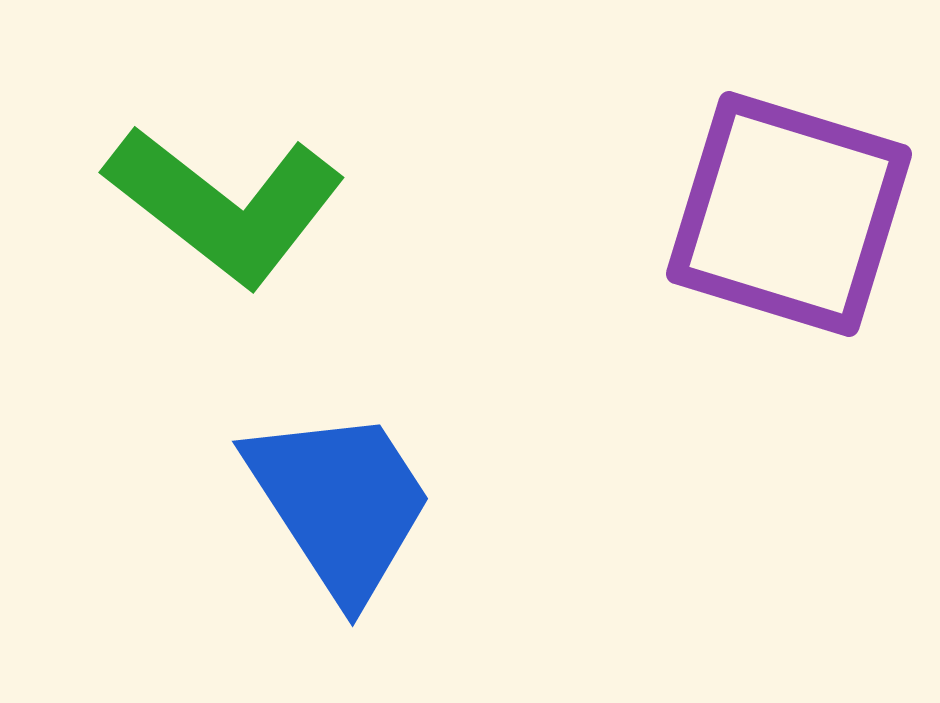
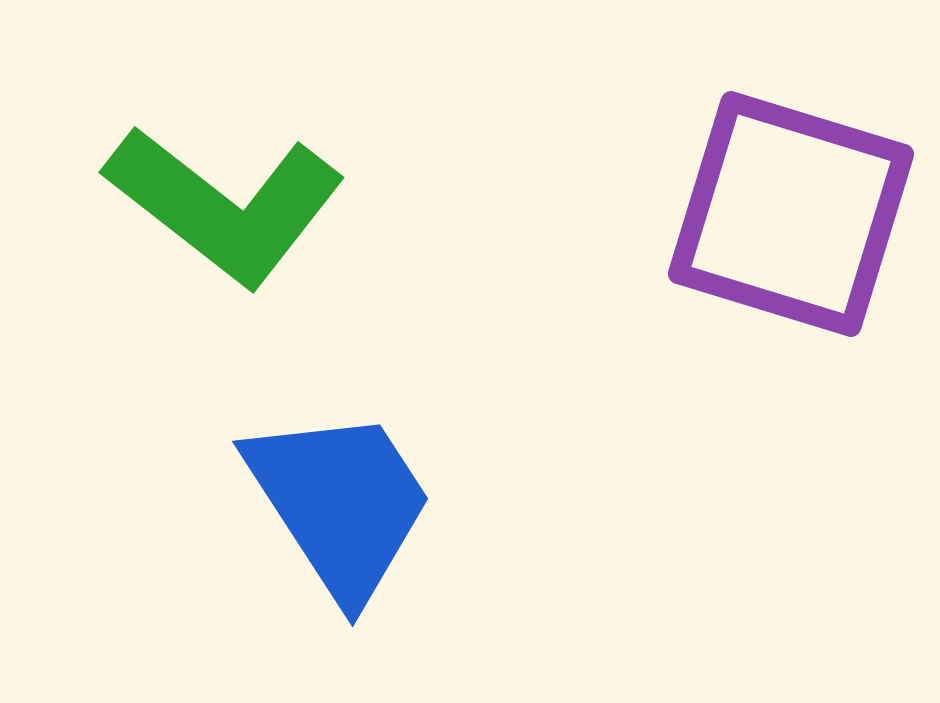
purple square: moved 2 px right
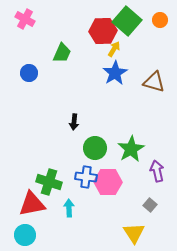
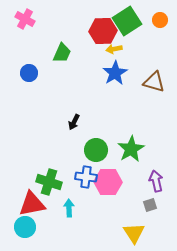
green square: rotated 16 degrees clockwise
yellow arrow: rotated 133 degrees counterclockwise
black arrow: rotated 21 degrees clockwise
green circle: moved 1 px right, 2 px down
purple arrow: moved 1 px left, 10 px down
gray square: rotated 32 degrees clockwise
cyan circle: moved 8 px up
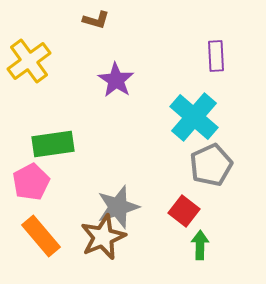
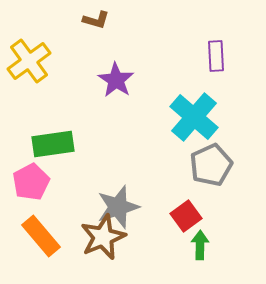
red square: moved 2 px right, 5 px down; rotated 16 degrees clockwise
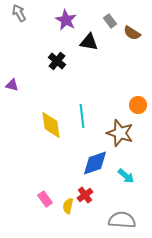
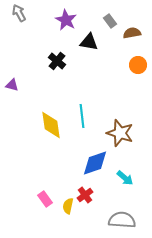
brown semicircle: rotated 138 degrees clockwise
orange circle: moved 40 px up
cyan arrow: moved 1 px left, 2 px down
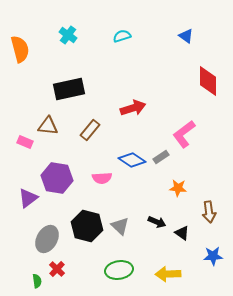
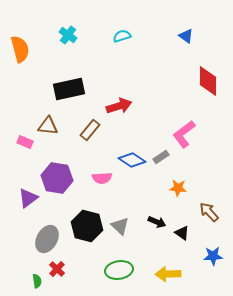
red arrow: moved 14 px left, 2 px up
brown arrow: rotated 145 degrees clockwise
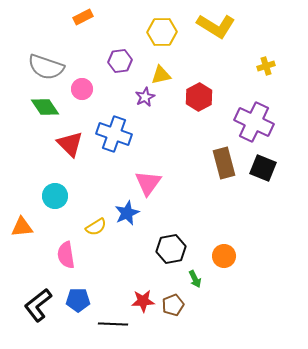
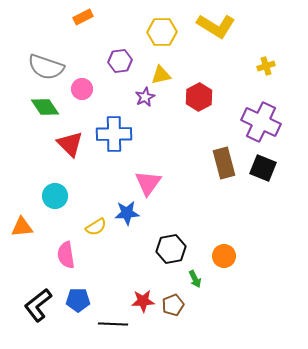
purple cross: moved 7 px right
blue cross: rotated 20 degrees counterclockwise
blue star: rotated 20 degrees clockwise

--------

What you set down should be exactly the lines from the line containing "cyan arrow: moved 1 px left, 2 px down" to the last line of the entries above, both included, with no pictures.

WRITTEN RESPONSE:
cyan arrow: moved 1 px left, 2 px down
red arrow: moved 14 px left, 2 px up
brown arrow: rotated 145 degrees clockwise
purple cross: moved 7 px right
blue cross: rotated 20 degrees counterclockwise
blue star: rotated 20 degrees clockwise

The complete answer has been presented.